▶ _EXERCISE AIM_: Reproduce word for word, from the entries below, the line with "camera: 165 degrees left, 5 degrees down", the line with "(366, 230) = (246, 235): yellow", and every line between them, and nothing more.

▶ _EXCERPTED RECORDS_:
————
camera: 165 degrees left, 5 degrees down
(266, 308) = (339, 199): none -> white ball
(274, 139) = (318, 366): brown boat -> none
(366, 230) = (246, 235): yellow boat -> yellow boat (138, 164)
————
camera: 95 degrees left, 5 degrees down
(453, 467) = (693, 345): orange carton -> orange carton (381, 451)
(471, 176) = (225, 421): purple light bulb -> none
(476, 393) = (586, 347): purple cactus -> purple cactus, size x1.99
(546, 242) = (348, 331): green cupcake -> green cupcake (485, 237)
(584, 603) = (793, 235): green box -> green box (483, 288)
————
▶ _OUTPUT FOR THIS TASK_:
camera: 165 degrees left, 5 degrees down
(266, 308) = (339, 199): none -> white ball
(274, 139) = (318, 366): brown boat -> none
(366, 230) = (246, 235): yellow boat -> yellow boat (138, 164)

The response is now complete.